-- Input records follows --

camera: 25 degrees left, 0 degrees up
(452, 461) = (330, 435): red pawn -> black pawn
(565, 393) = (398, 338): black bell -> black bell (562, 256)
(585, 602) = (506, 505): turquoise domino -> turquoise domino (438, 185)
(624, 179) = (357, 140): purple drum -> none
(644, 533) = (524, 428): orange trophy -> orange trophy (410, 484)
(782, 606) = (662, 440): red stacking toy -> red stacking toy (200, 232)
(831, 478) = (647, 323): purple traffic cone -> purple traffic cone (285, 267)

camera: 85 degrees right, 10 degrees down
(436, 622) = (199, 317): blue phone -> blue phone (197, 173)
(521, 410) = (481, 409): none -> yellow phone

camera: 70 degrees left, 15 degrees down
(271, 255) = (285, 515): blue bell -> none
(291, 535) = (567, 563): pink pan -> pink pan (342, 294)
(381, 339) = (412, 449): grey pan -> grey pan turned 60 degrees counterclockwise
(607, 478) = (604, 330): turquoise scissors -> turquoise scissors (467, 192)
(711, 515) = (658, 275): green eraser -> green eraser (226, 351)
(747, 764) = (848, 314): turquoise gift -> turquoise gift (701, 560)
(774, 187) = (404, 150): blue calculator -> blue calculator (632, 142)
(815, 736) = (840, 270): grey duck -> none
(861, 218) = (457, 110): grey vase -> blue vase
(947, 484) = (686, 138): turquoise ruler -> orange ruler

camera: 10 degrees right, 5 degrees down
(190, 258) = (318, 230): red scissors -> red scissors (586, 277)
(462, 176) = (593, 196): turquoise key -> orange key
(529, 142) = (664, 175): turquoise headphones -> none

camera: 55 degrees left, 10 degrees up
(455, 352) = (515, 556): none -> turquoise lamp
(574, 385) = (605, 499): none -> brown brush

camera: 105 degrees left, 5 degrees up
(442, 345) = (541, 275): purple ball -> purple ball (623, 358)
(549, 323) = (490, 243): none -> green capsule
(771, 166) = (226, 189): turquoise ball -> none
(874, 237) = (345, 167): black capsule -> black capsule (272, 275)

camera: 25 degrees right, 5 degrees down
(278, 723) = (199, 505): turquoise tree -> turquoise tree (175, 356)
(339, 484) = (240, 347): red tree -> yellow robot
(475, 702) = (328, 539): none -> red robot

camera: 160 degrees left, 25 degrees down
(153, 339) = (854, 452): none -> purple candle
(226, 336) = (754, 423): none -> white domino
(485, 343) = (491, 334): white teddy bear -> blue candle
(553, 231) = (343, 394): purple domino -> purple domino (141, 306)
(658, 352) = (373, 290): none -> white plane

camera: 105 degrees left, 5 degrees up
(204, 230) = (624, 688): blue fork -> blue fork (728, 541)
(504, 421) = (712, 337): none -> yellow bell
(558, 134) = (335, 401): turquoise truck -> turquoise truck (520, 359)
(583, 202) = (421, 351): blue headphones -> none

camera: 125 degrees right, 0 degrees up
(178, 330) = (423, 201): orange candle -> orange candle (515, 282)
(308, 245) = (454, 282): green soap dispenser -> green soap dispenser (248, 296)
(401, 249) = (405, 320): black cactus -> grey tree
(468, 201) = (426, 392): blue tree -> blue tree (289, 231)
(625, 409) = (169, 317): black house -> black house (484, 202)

-- Input records concluded --

> What you have to do:
Starting at the line above that holds "(831, 478) = (647, 323): purple" and ending at the line that holds "camera: 10 degrees right, 5 degrees down", transcribe each line exactly and include no other lines.

> Answer section:
(831, 478) = (647, 323): purple traffic cone -> purple traffic cone (285, 267)

camera: 85 degrees right, 10 degrees down
(436, 622) = (199, 317): blue phone -> blue phone (197, 173)
(521, 410) = (481, 409): none -> yellow phone

camera: 70 degrees left, 15 degrees down
(271, 255) = (285, 515): blue bell -> none
(291, 535) = (567, 563): pink pan -> pink pan (342, 294)
(381, 339) = (412, 449): grey pan -> grey pan turned 60 degrees counterclockwise
(607, 478) = (604, 330): turquoise scissors -> turquoise scissors (467, 192)
(711, 515) = (658, 275): green eraser -> green eraser (226, 351)
(747, 764) = (848, 314): turquoise gift -> turquoise gift (701, 560)
(774, 187) = (404, 150): blue calculator -> blue calculator (632, 142)
(815, 736) = (840, 270): grey duck -> none
(861, 218) = (457, 110): grey vase -> blue vase
(947, 484) = (686, 138): turquoise ruler -> orange ruler

camera: 10 degrees right, 5 degrees down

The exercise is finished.